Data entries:
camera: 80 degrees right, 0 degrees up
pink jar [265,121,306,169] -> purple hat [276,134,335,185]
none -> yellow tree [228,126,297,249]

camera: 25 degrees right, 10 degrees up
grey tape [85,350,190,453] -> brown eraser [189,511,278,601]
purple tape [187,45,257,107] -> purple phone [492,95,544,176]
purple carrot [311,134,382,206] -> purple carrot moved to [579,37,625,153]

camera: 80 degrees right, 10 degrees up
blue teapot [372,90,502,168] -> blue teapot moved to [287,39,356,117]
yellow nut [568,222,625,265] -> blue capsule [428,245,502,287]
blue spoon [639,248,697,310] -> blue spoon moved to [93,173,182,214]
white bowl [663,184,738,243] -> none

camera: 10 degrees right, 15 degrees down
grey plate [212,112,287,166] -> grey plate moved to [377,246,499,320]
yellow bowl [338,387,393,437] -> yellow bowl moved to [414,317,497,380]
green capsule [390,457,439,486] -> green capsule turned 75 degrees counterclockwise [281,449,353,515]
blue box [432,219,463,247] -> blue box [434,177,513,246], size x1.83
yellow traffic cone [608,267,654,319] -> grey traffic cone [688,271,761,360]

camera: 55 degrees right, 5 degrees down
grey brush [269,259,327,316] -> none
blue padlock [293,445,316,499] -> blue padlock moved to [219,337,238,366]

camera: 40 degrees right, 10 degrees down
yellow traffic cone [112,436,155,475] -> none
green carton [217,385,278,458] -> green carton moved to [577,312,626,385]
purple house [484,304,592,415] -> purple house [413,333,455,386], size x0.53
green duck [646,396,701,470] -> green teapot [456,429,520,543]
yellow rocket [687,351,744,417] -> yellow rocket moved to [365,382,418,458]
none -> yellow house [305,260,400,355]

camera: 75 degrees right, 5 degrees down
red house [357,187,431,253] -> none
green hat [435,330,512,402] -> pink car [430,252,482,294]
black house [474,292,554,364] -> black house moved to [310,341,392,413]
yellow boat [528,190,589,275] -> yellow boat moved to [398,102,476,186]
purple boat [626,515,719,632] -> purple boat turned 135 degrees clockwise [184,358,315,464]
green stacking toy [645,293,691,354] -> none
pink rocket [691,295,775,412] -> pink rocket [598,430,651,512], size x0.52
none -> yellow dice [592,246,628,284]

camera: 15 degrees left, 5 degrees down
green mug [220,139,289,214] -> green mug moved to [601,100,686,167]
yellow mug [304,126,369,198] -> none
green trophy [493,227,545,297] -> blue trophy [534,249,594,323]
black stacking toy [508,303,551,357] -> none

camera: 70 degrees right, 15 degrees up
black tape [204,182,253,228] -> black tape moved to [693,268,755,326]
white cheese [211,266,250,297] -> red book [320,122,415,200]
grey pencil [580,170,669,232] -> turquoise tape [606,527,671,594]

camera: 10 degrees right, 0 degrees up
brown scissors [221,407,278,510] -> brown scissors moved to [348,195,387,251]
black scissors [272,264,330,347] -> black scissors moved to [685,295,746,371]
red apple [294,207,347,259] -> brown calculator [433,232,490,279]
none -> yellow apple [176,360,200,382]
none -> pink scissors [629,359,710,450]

Prompt ▸
Please retype, with no changes, the lines that run from the first line of the entries to the line with "camera: 80 degrees right, 10 degrees up", both ends included.

Response to the exercise ▸
camera: 80 degrees right, 0 degrees up
pink jar [265,121,306,169] -> purple hat [276,134,335,185]
none -> yellow tree [228,126,297,249]

camera: 25 degrees right, 10 degrees up
grey tape [85,350,190,453] -> brown eraser [189,511,278,601]
purple tape [187,45,257,107] -> purple phone [492,95,544,176]
purple carrot [311,134,382,206] -> purple carrot moved to [579,37,625,153]

camera: 80 degrees right, 10 degrees up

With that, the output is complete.